_Work request_
Please copy each line of the records below that holds the word "none".

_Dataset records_
== Segment start ==

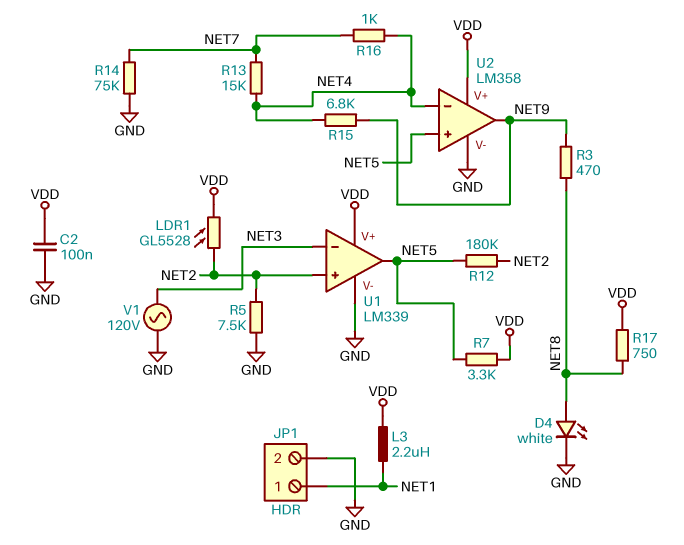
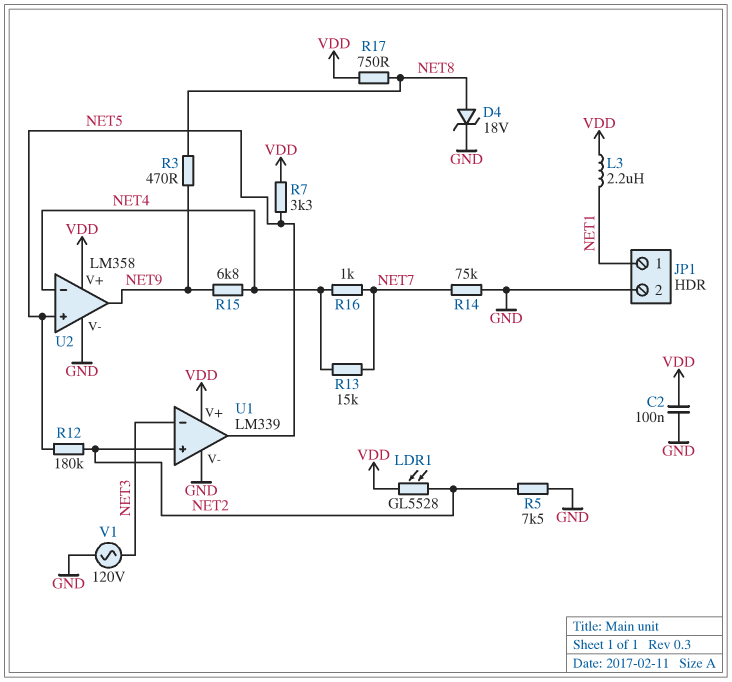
D4: LED white (A NET8, K GND) -> zener 18V (A NET8, K GND)

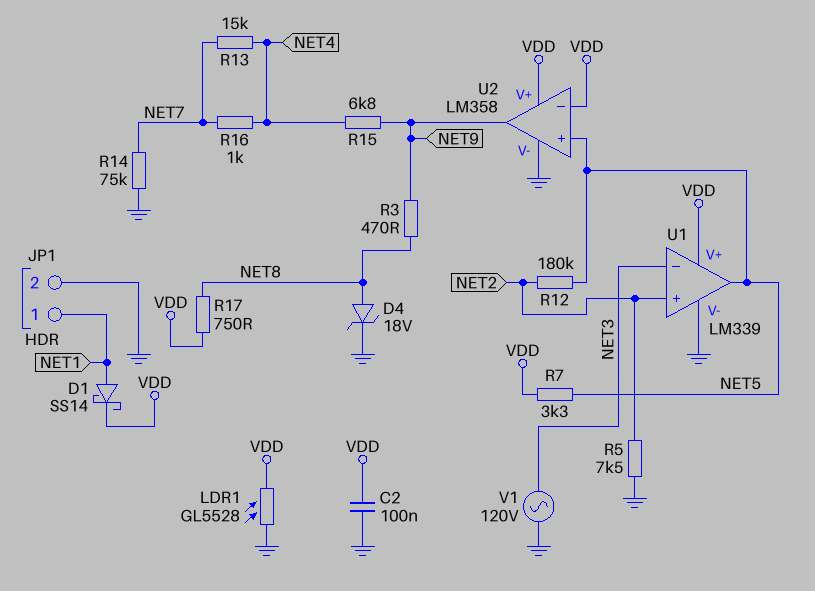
D1: none -> schottky SS14 (A NET1, K VDD)
L3: 2.2uH (NET1, VDD) -> none
LDR1: GL5528 (NET2, VDD) -> GL5528 (GND, VDD)
U2 pin in-: NET4 -> VDD

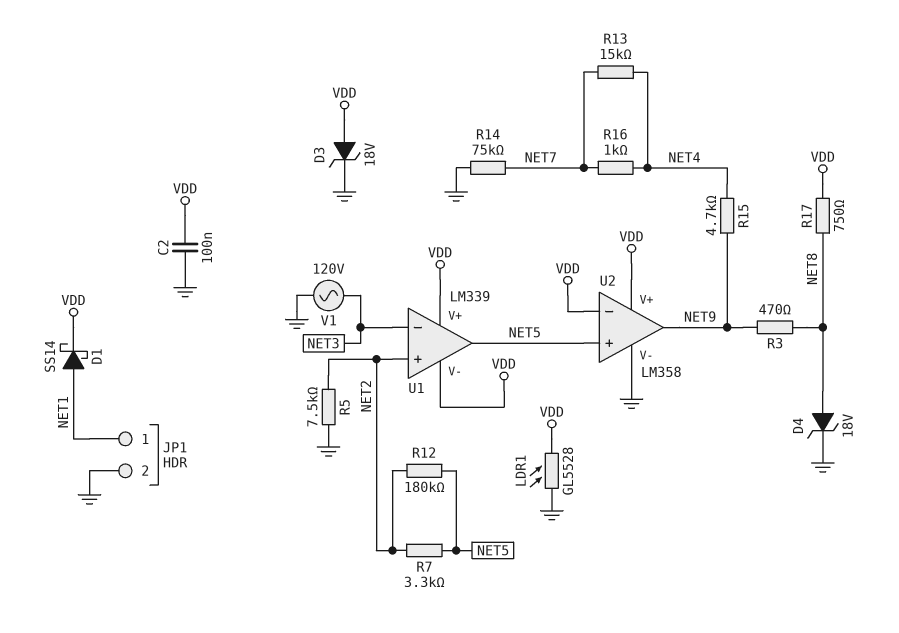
D3: none -> zener 18V (A VDD, K GND)
R7: 3.3k (NET5, VDD) -> 3.3k (NET2, NET5)
R15: 6.8k (NET4, NET9) -> 4.7k (NET4, NET9)
U1 pin V-: GND -> VDD

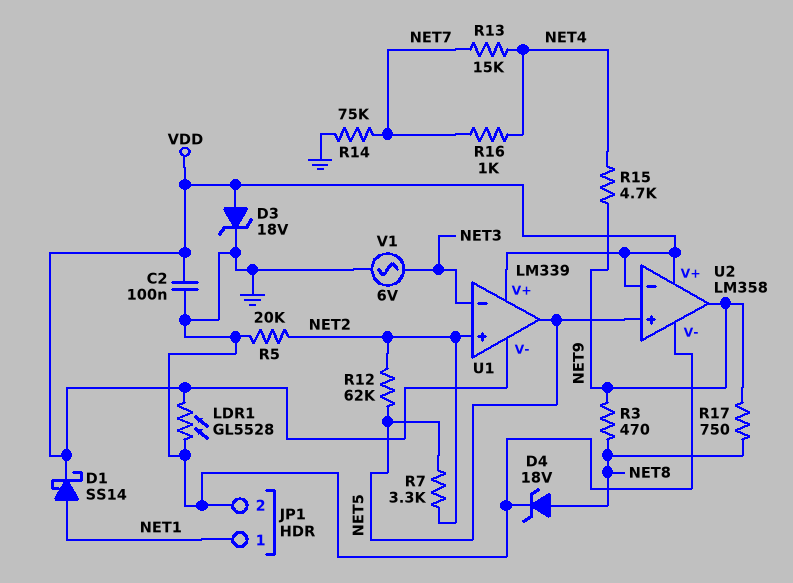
R5: 7.5k (GND, NET2) -> 20k (GND, NET2)
R12: 180k (NET2, NET5) -> 62k (NET2, NET5)
R17: 750 (NET8, VDD) -> 750 (NET8, NET9)
V1: AC 120V (GND, NET3) -> AC 6V (GND, NET3)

== Segment end ==

_Output below_
D1: none -> schottky SS14 (A NET1, K VDD)
L3: 2.2uH (NET1, VDD) -> none
D3: none -> zener 18V (A VDD, K GND)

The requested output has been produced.